In the listing that follows, count the lines that include "diode", and answer with the total alone.

[Start of section]

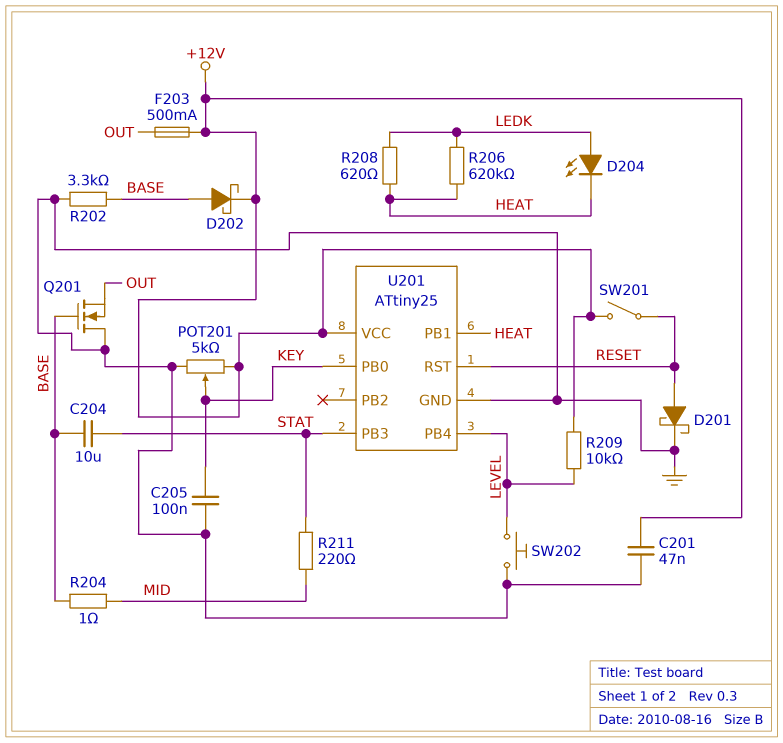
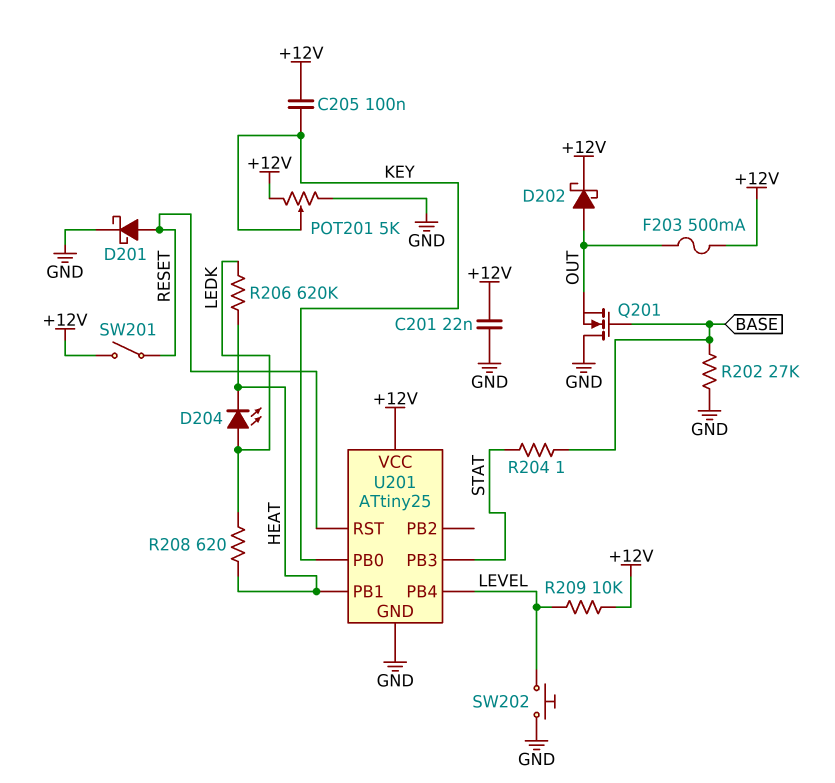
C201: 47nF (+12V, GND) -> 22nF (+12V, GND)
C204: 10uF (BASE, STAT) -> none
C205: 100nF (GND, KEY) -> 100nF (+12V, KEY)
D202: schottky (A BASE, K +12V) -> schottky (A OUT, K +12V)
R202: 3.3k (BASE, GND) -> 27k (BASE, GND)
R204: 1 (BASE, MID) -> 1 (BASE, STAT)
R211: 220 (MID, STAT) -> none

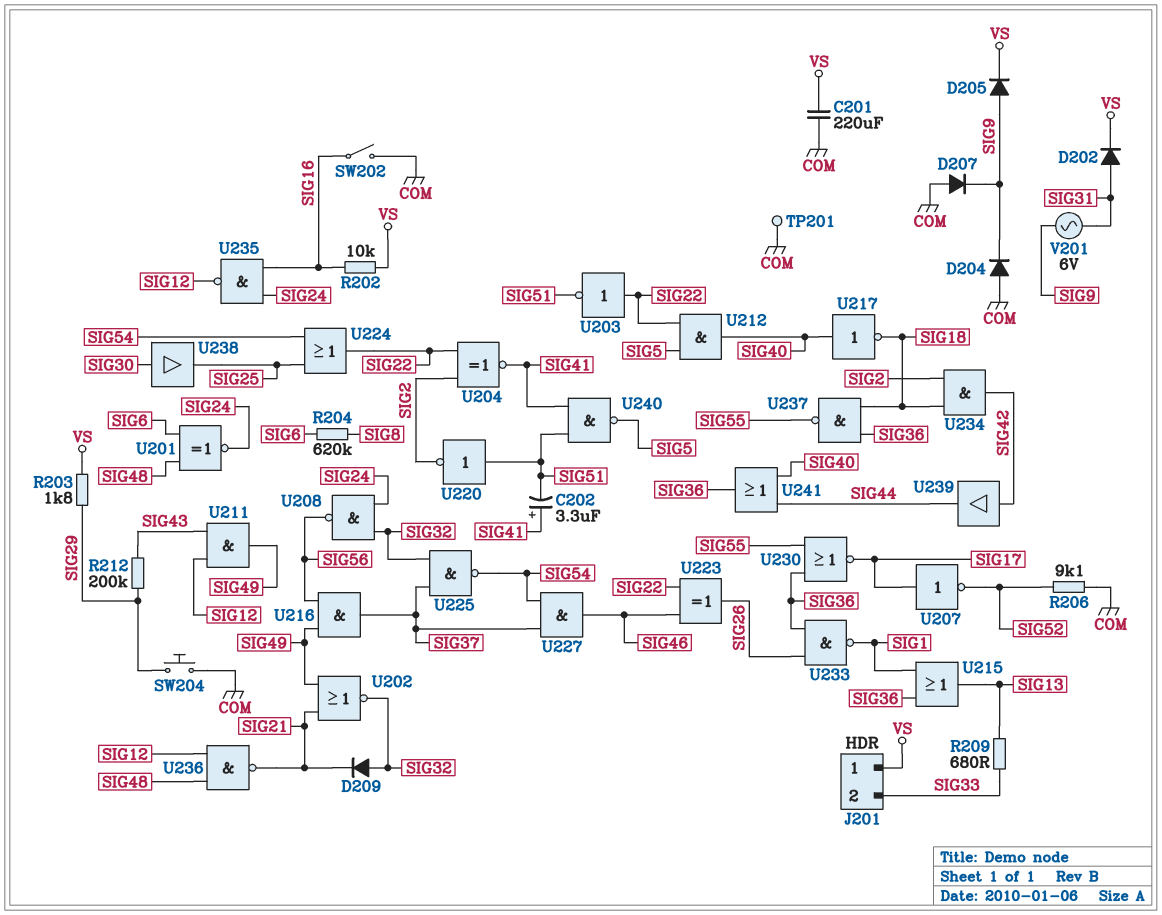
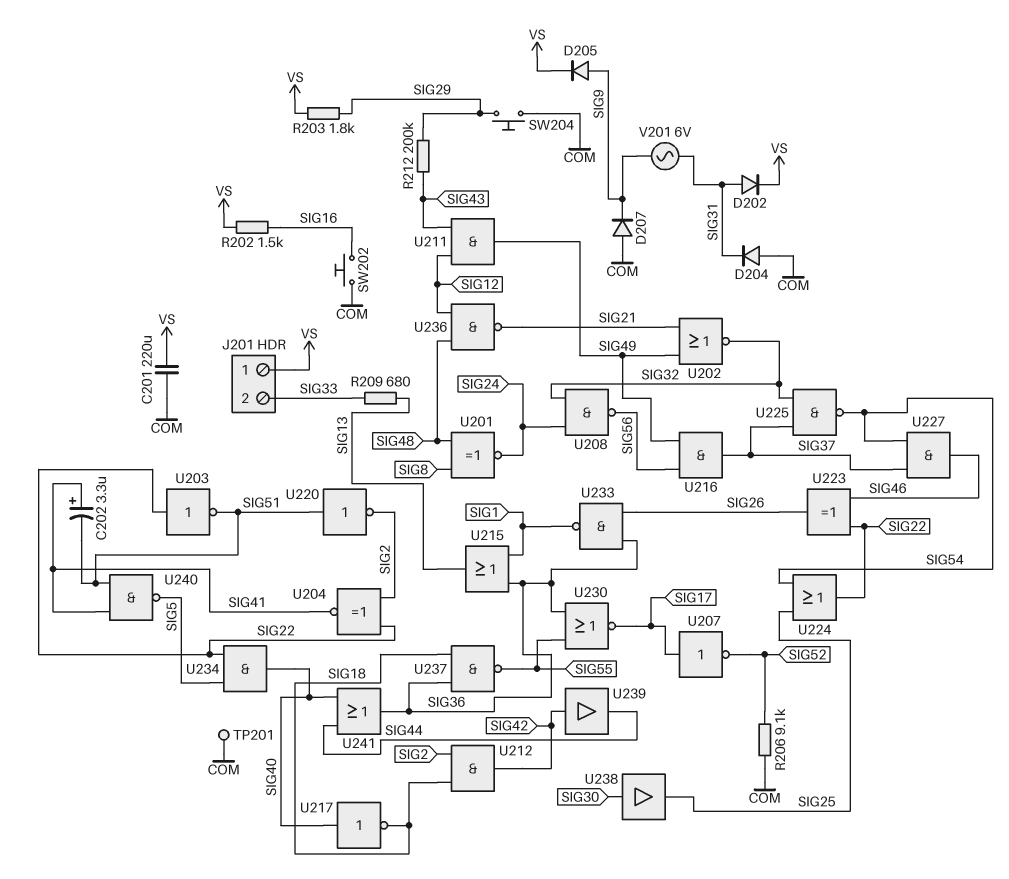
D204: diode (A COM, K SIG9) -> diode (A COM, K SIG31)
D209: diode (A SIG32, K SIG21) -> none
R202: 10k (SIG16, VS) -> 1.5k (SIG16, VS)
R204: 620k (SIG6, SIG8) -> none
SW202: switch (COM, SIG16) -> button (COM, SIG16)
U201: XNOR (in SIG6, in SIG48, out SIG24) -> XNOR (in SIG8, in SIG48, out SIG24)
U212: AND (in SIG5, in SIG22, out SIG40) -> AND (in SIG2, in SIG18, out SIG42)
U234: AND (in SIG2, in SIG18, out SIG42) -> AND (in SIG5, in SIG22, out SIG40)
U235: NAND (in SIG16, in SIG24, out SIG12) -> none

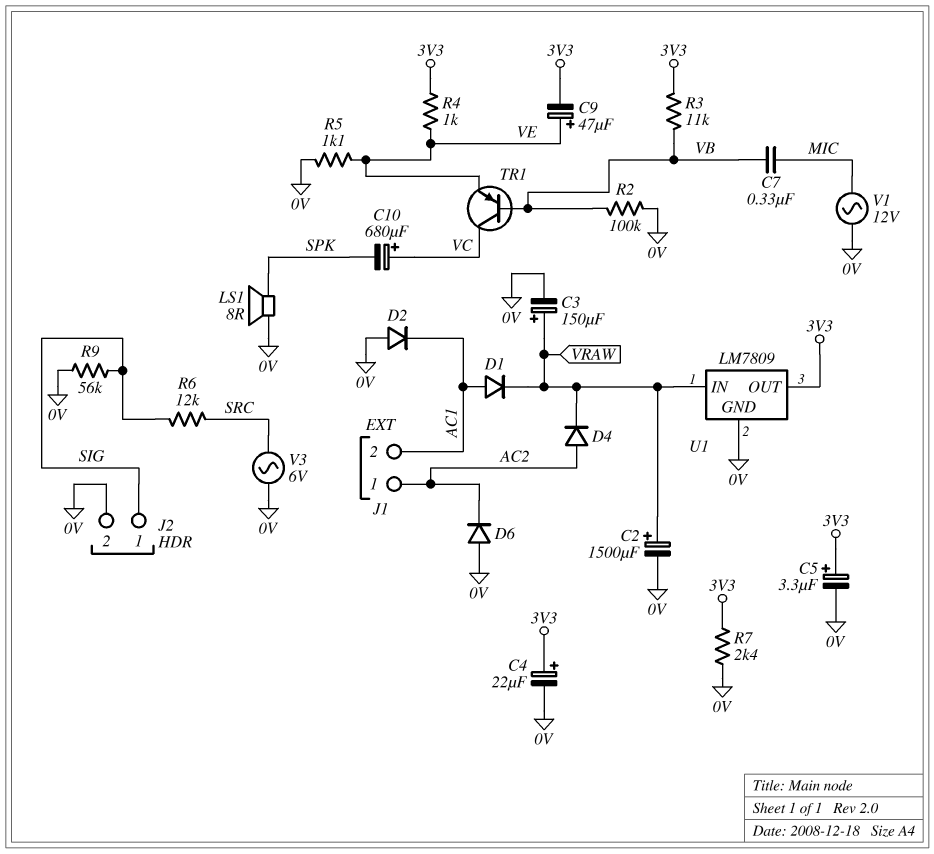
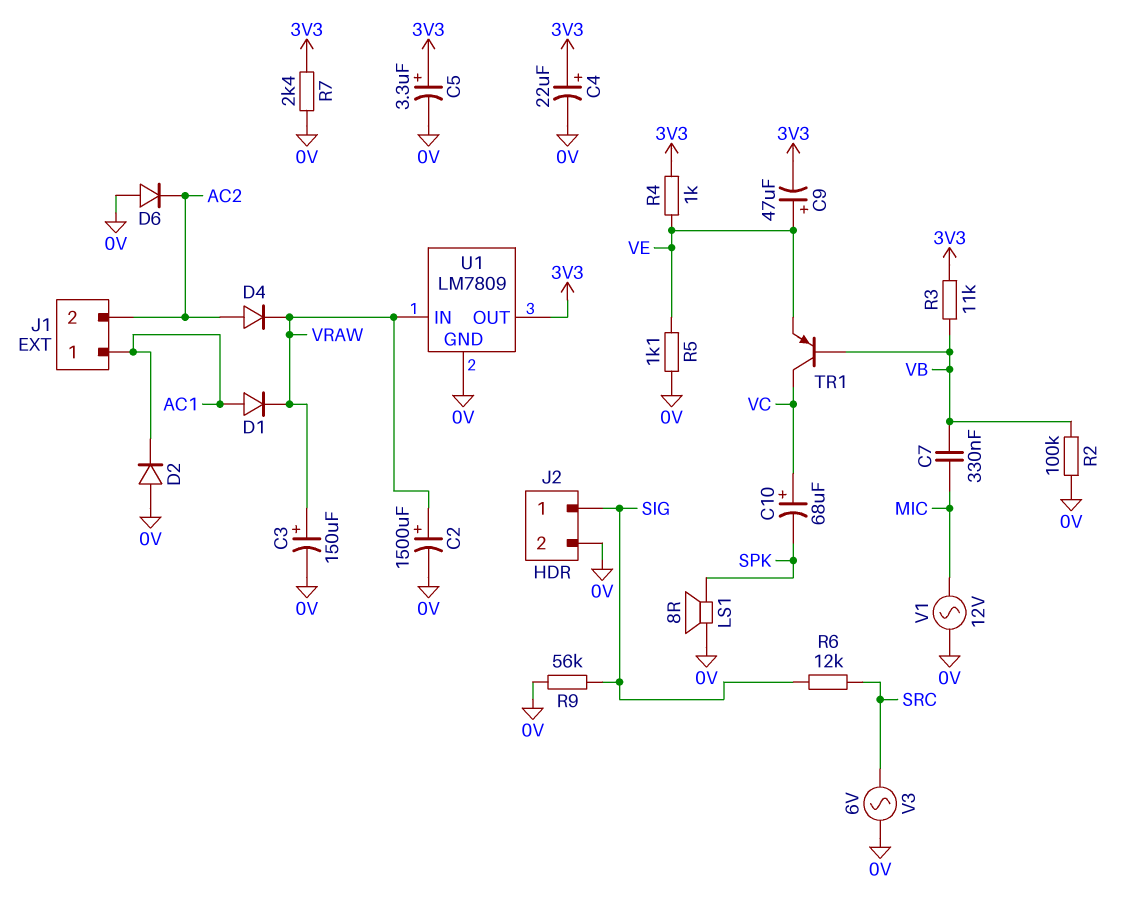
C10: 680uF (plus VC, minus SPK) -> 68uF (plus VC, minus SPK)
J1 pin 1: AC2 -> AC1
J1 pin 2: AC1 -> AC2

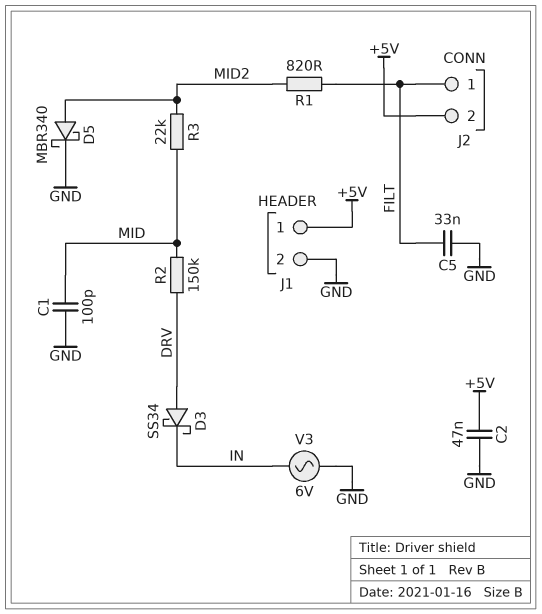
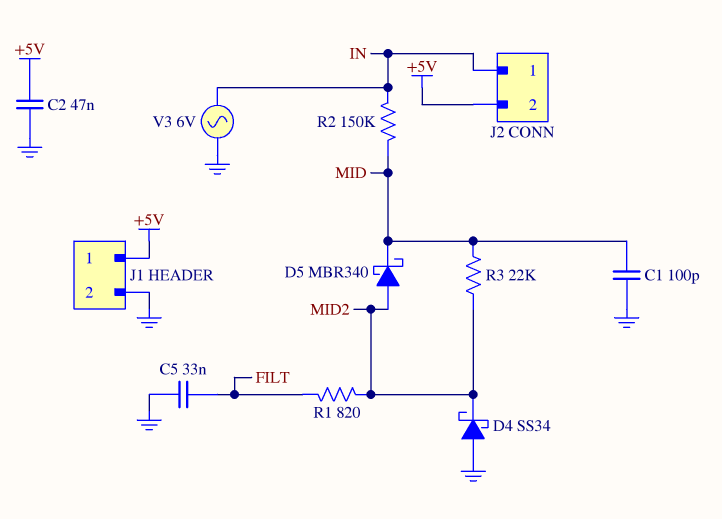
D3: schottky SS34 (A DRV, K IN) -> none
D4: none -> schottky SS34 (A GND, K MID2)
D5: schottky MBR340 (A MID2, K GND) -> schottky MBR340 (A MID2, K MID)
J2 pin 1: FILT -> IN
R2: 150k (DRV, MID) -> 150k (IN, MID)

[End of section]

● **RESPONSE BOX**: 2